### [What the task asks]
Restate word for word each line of the data, starting at the one containing "(741, 201) = (662, 228): none -> brown pawn" and running through the last.

### [Given records]
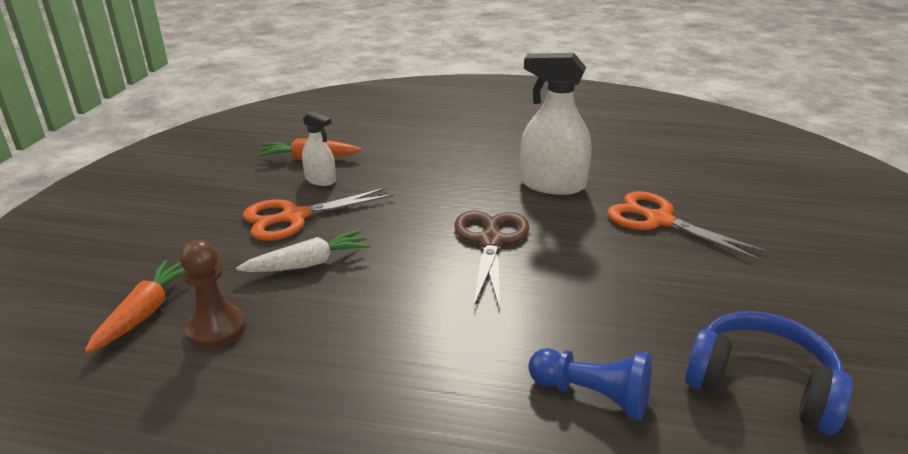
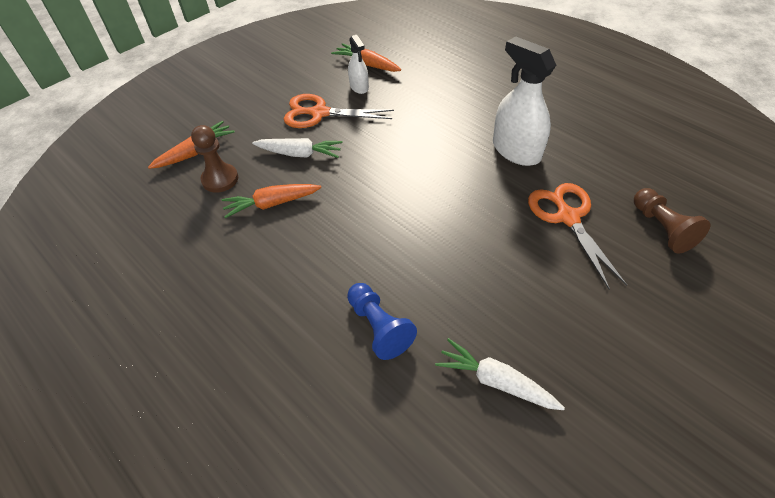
camera: 35 degrees right, 20 degrees up
(322, 327) = (271, 204): none -> orange carrot
(490, 241) = (424, 183): brown scissors -> none
(741, 201) = (662, 228): none -> brown pawn
(761, 385) = (495, 381): blue headphones -> white carrot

### [Answer box]
(741, 201) = (662, 228): none -> brown pawn
(761, 385) = (495, 381): blue headphones -> white carrot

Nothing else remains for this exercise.